> Problem statement:
Below are entries. Reproduce exactly the lines between the line holding "camera: 10 degrees left, 5 degrees up" and the line holding "(600, 186) = (807, 220): purple clock -> none", inclusive, and only those.

╭─ Source information

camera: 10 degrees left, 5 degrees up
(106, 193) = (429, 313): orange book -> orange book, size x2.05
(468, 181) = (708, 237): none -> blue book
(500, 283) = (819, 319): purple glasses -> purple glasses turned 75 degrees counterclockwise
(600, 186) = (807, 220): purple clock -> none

╰─
╭─ Source information

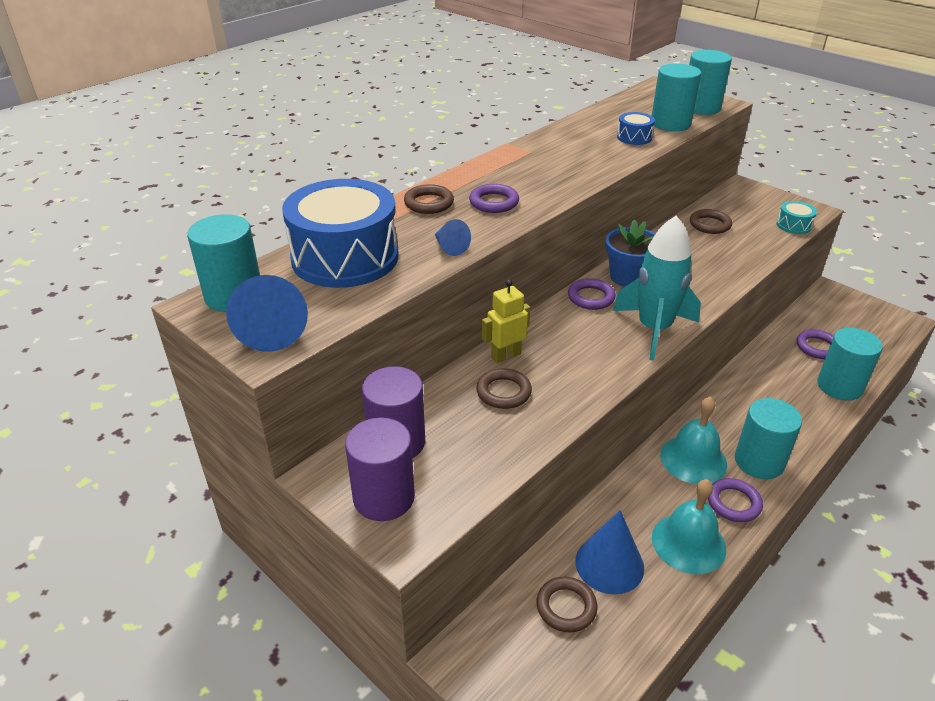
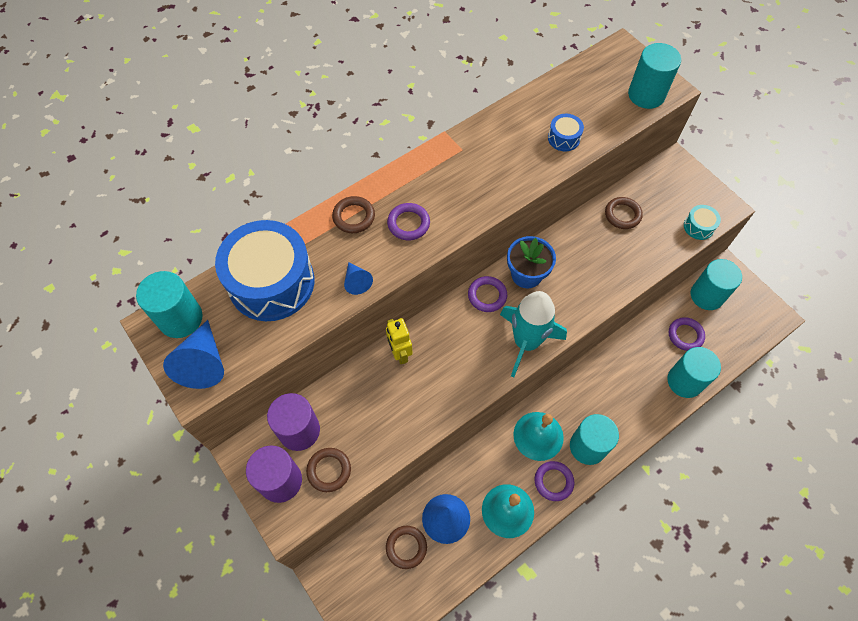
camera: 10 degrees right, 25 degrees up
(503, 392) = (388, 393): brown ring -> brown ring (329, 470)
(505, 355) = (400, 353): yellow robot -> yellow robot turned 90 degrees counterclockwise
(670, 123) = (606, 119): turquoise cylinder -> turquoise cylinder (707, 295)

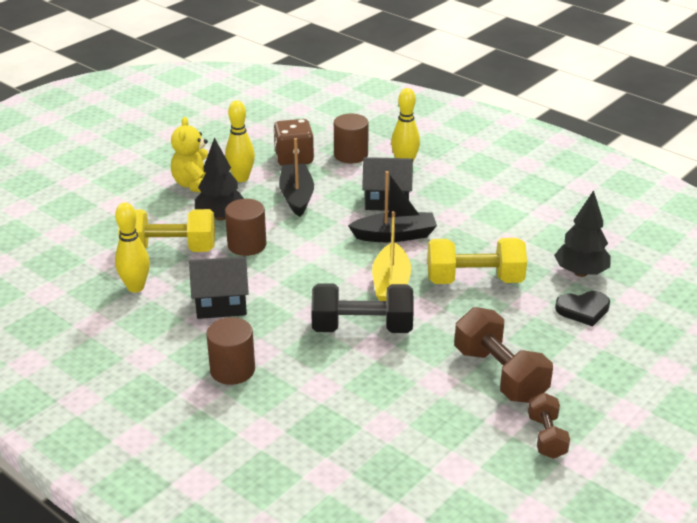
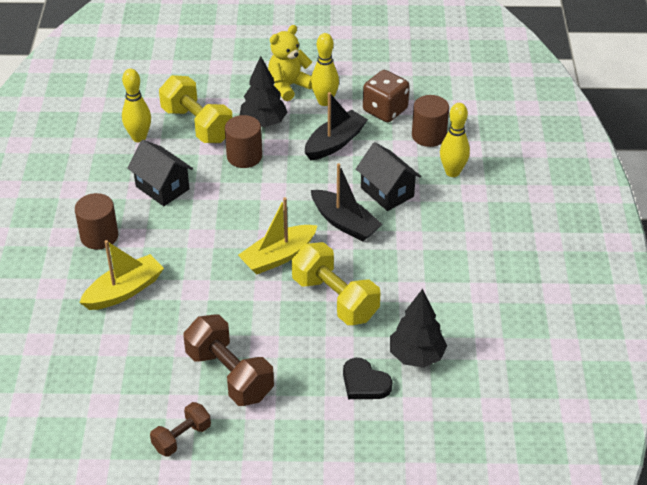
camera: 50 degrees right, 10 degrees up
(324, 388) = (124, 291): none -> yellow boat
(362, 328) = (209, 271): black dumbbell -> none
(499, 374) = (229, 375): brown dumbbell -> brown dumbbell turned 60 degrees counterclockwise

╰─

> Exercise output:
camera: 10 degrees left, 5 degrees up
(106, 193) = (429, 313): orange book -> orange book, size x2.05
(468, 181) = (708, 237): none -> blue book
(500, 283) = (819, 319): purple glasses -> purple glasses turned 75 degrees counterclockwise
(600, 186) = (807, 220): purple clock -> none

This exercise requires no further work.